● **Given exercise**
Reproduce the lines below, substituting "black glossy television" for every occurrence of "black glossy tv" and leaving everything else unchanged.

● **Input material**
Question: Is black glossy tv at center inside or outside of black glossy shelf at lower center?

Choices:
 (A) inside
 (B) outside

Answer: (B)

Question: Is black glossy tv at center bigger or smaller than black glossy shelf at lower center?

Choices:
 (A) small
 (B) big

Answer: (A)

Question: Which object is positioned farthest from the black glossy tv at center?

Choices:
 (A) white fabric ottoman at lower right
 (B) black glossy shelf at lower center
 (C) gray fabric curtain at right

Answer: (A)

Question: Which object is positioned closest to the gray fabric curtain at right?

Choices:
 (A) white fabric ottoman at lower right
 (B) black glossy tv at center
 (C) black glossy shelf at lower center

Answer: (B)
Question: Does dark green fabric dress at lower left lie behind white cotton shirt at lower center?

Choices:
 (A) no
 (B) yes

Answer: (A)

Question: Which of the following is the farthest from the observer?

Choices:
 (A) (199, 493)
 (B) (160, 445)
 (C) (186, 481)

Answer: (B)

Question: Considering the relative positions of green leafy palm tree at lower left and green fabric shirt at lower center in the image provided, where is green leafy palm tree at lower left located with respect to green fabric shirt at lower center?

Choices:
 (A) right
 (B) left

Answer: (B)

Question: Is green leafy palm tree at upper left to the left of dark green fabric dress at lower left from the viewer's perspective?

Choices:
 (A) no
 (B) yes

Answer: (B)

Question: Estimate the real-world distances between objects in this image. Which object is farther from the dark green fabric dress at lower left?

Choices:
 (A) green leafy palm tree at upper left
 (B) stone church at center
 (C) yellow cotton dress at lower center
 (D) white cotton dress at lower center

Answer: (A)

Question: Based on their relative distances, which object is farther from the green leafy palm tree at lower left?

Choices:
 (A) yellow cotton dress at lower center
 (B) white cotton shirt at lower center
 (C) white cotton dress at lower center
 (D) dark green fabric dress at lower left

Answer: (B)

● **Right answer**
Question: Is black glossy television at center inside or outside of black glossy shelf at lower center?

Choices:
 (A) inside
 (B) outside

Answer: (B)

Question: Is black glossy television at center bigger or smaller than black glossy shelf at lower center?

Choices:
 (A) small
 (B) big

Answer: (A)

Question: Which object is positioned farthest from the black glossy television at center?

Choices:
 (A) white fabric ottoman at lower right
 (B) black glossy shelf at lower center
 (C) gray fabric curtain at right

Answer: (A)

Question: Which object is positioned closest to the gray fabric curtain at right?

Choices:
 (A) white fabric ottoman at lower right
 (B) black glossy television at center
 (C) black glossy shelf at lower center

Answer: (B)
Question: Does dark green fabric dress at lower left lie behind white cotton shirt at lower center?

Choices:
 (A) no
 (B) yes

Answer: (A)

Question: Which of the following is the farthest from the observer?

Choices:
 (A) (199, 493)
 (B) (160, 445)
 (C) (186, 481)

Answer: (B)

Question: Considering the relative positions of green leafy palm tree at lower left and green fabric shirt at lower center in the image provided, where is green leafy palm tree at lower left located with respect to green fabric shirt at lower center?

Choices:
 (A) right
 (B) left

Answer: (B)

Question: Is green leafy palm tree at upper left to the left of dark green fabric dress at lower left from the viewer's perspective?

Choices:
 (A) no
 (B) yes

Answer: (B)

Question: Estimate the real-world distances between objects in this image. Which object is farther from the dark green fabric dress at lower left?

Choices:
 (A) green leafy palm tree at upper left
 (B) stone church at center
 (C) yellow cotton dress at lower center
 (D) white cotton dress at lower center

Answer: (A)

Question: Based on their relative distances, which object is farther from the green leafy palm tree at lower left?

Choices:
 (A) yellow cotton dress at lower center
 (B) white cotton shirt at lower center
 (C) white cotton dress at lower center
 (D) dark green fabric dress at lower left

Answer: (B)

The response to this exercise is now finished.